§ **WORK ORDER**
Examine the entries and show every line in which the word "Pipeline" is found.

++++ DATA LISTING

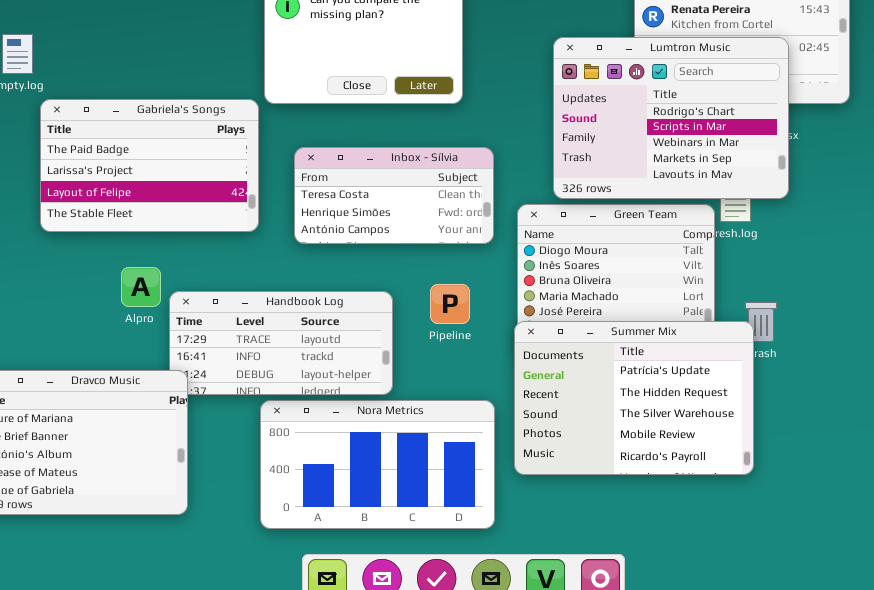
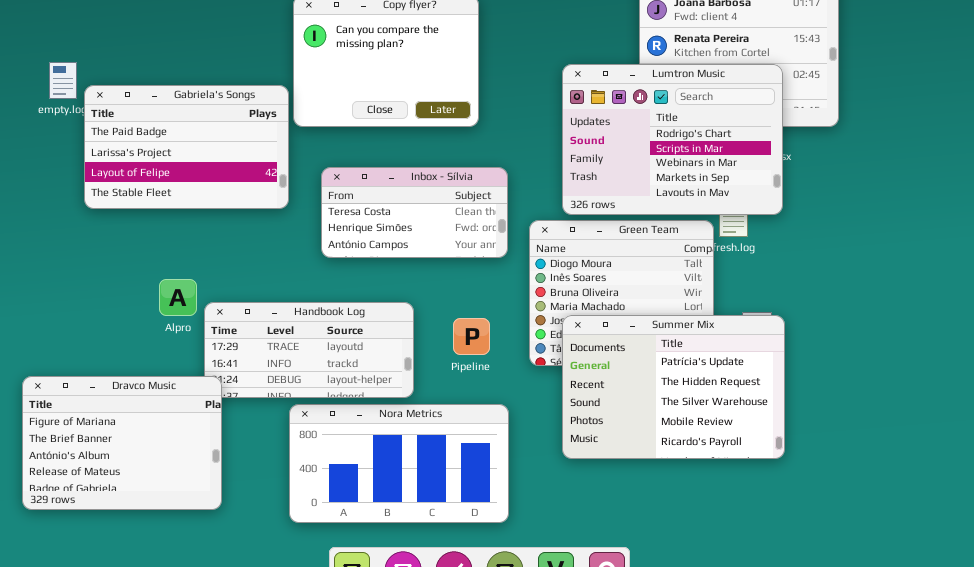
Gabriela's Songs: [40,99,259,232] -> [84,85,289,209], moved
Pipeline: [430,284,470,324] -> [453,318,490,355], moved
Summer Mix: [514,321,754,475] -> [562,315,785,459], moved

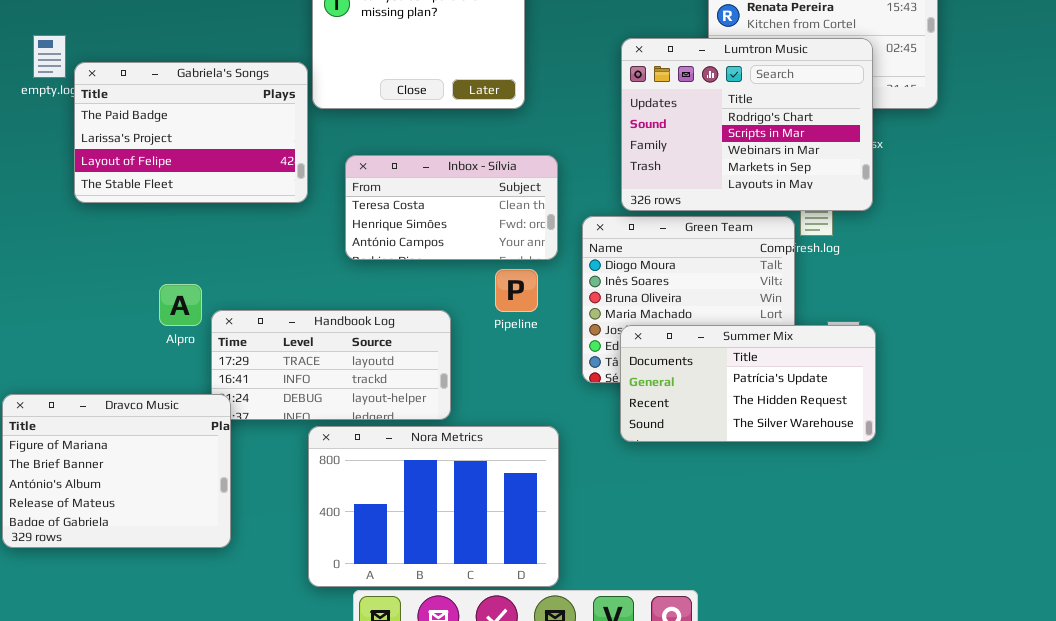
Summer Mix: [562,315,785,459] -> [620,325,876,442], resized
Pipeline: [453,318,490,355] -> [495,269,538,312], moved
Nora Metrics: [289,404,509,523] -> [308,426,559,587], resized

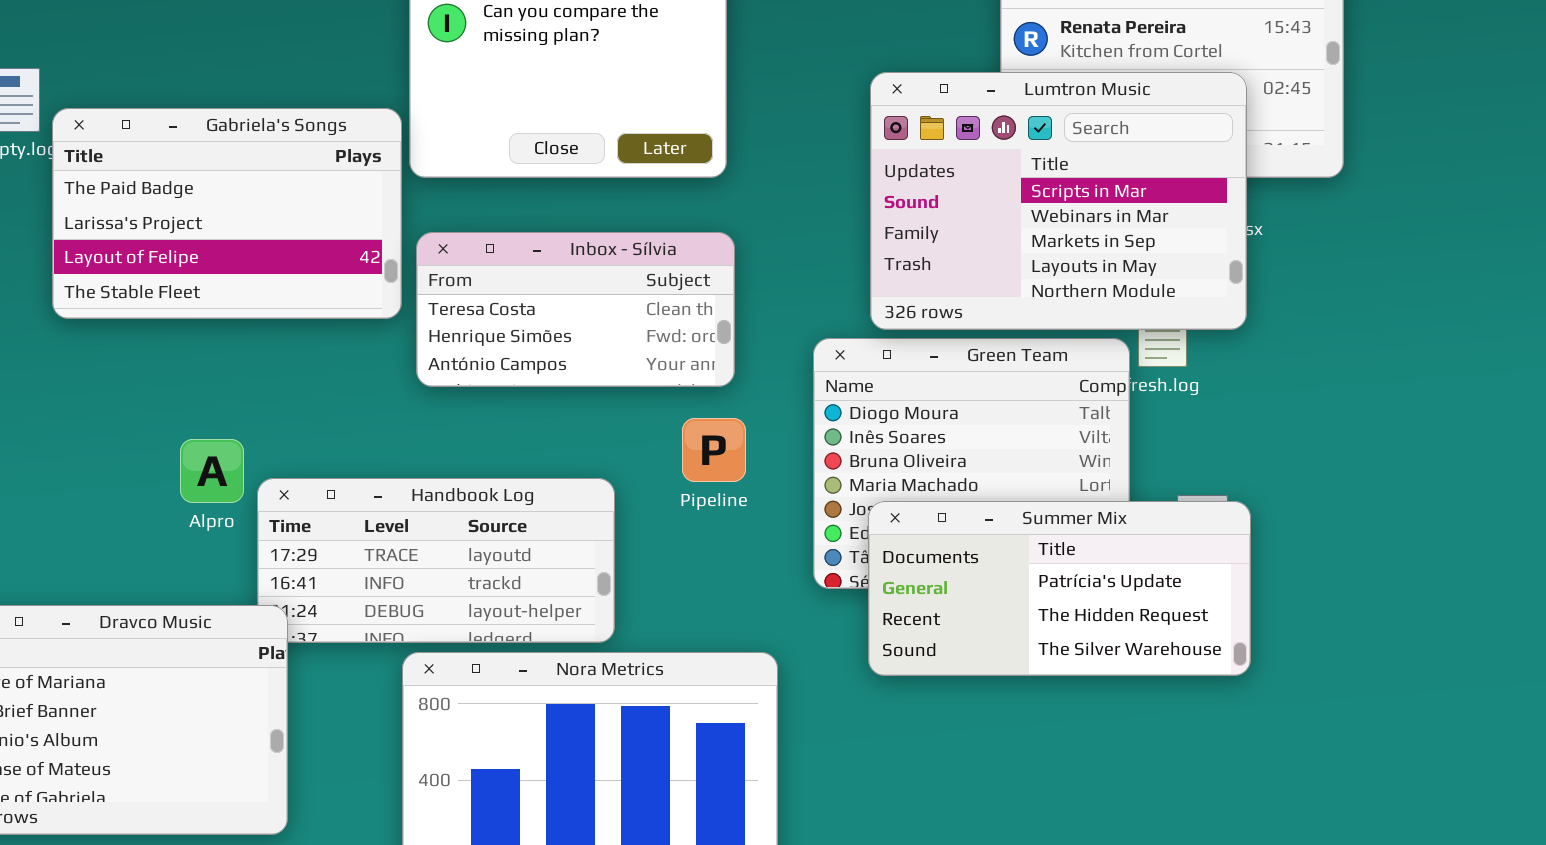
Lumtron Music: [621,38,873,211] -> [870,72,1247,330], scrolled down 1 row
Inbox - Sílvia: [345,155,558,260] -> [416,232,735,387], moved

++++++++

§ **RESPONSE AREA**
Pipeline: [430,284,470,324] -> [453,318,490,355], moved
Pipeline: [453,318,490,355] -> [495,269,538,312], moved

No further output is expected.